**WORK INSTRUCTIONS**
Could you transcribe each entry below exactly, minus the images?

Stored items:

□ □ □ □ □

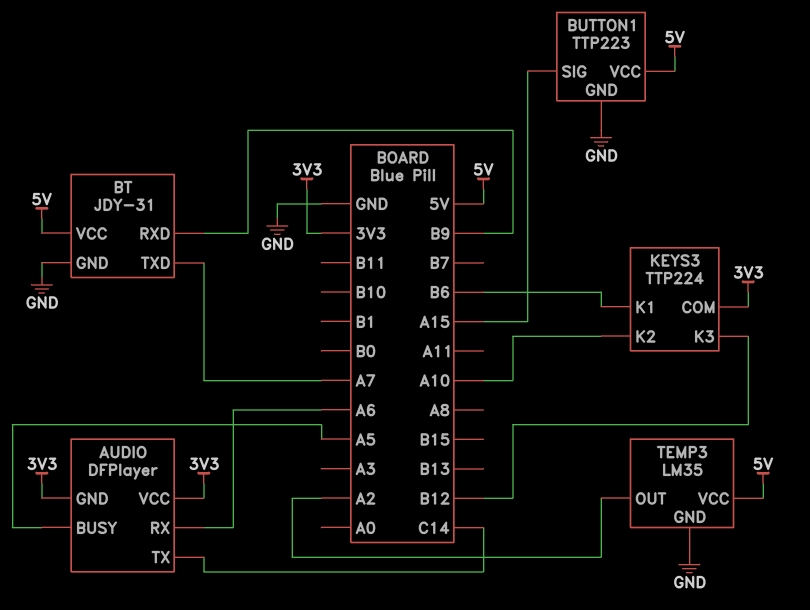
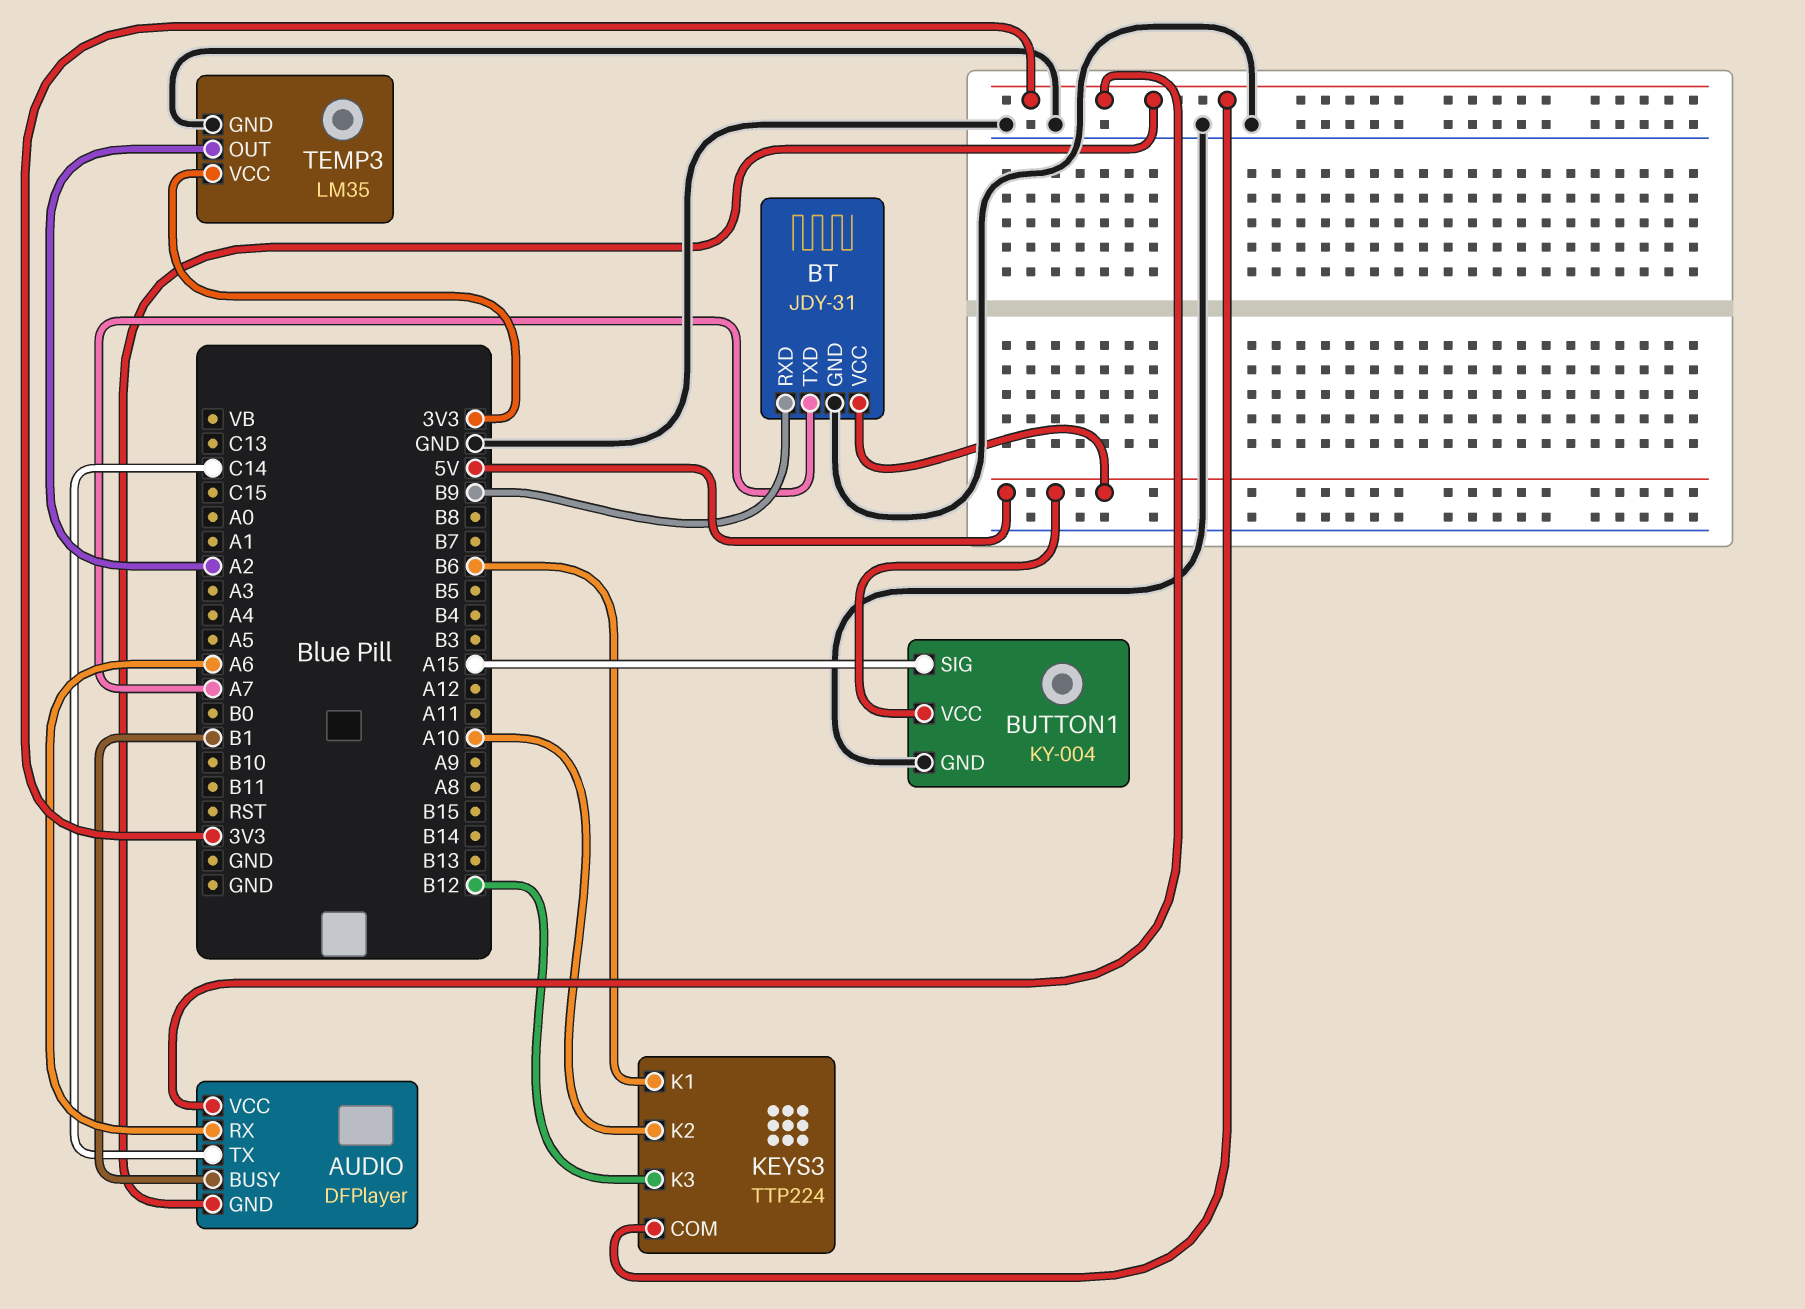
AUDIO pin BUSY: A5 -> B1
BUTTON1: TTP223 -> KY-004
TEMP3 pin VCC: 5V -> 3V3

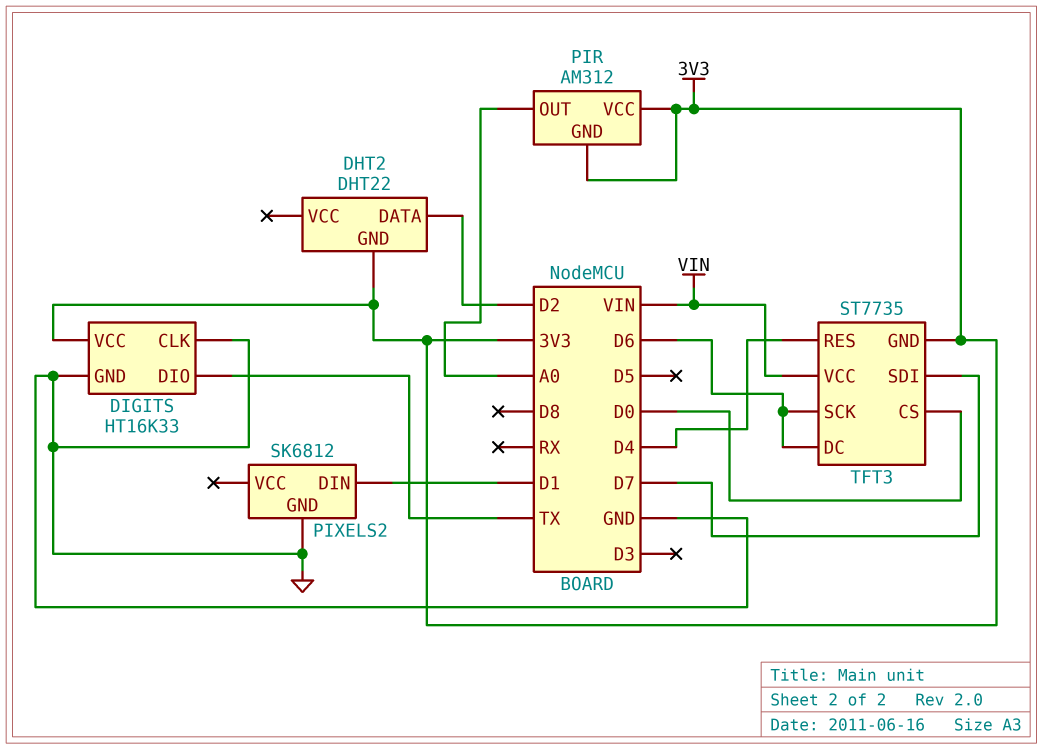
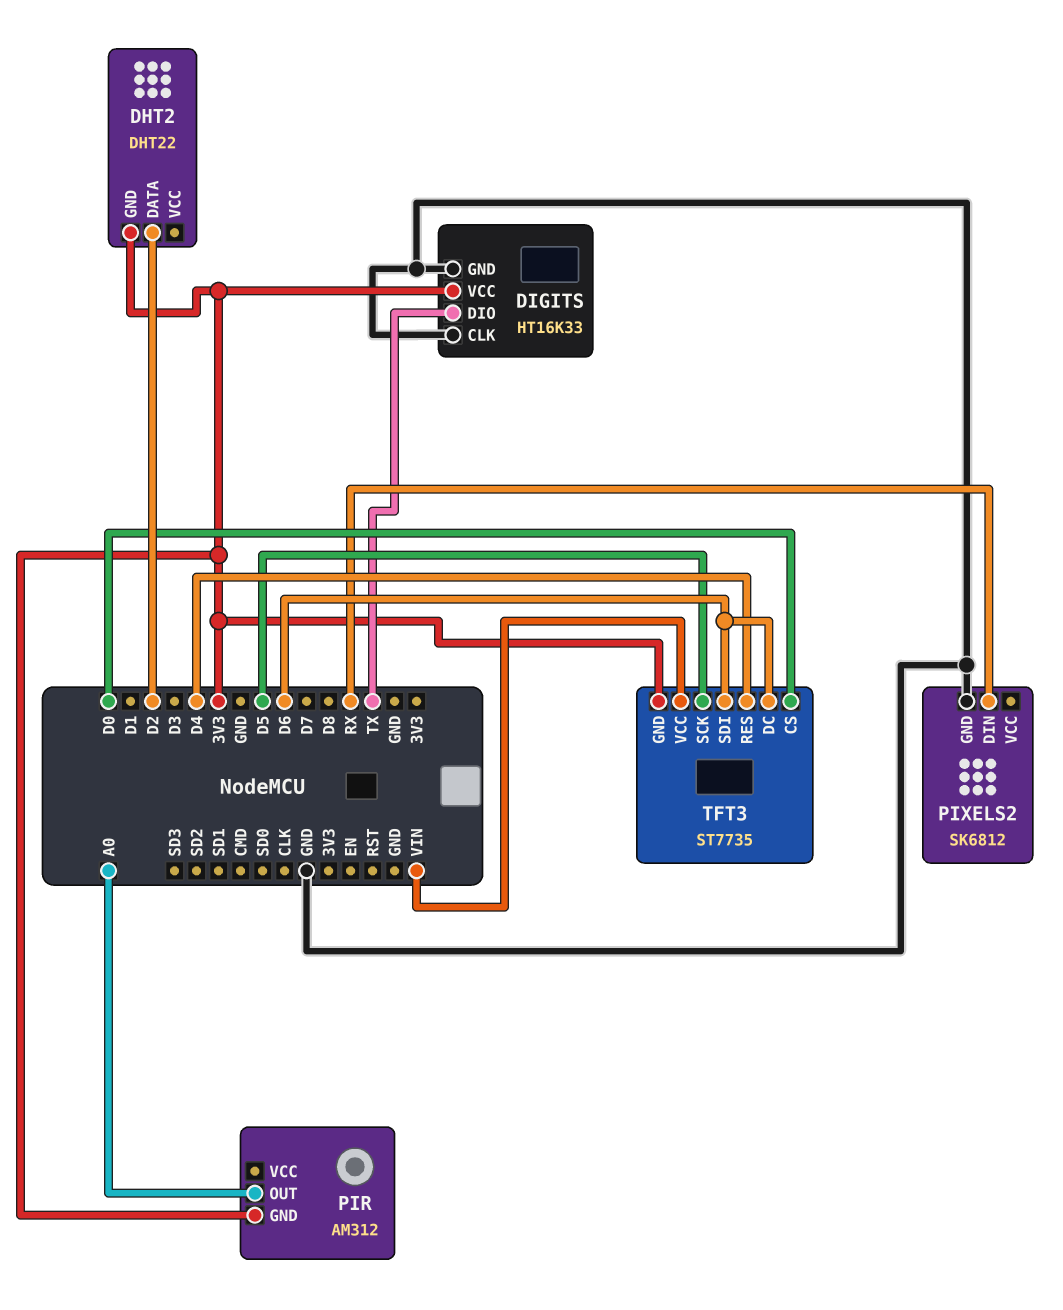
PIR pin VCC: 3V3 -> none
PIXELS2 pin DIN: D1 -> RX
TFT3 pin SCK: D6 -> D5
TFT3 pin SDI: D7 -> D6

□ □ □ □ □

**RESULT OF THE EXERCISE**
AUDIO pin BUSY: A5 -> B1
BUTTON1: TTP223 -> KY-004
TEMP3 pin VCC: 5V -> 3V3

PIR pin VCC: 3V3 -> none
PIXELS2 pin DIN: D1 -> RX
TFT3 pin SCK: D6 -> D5
TFT3 pin SDI: D7 -> D6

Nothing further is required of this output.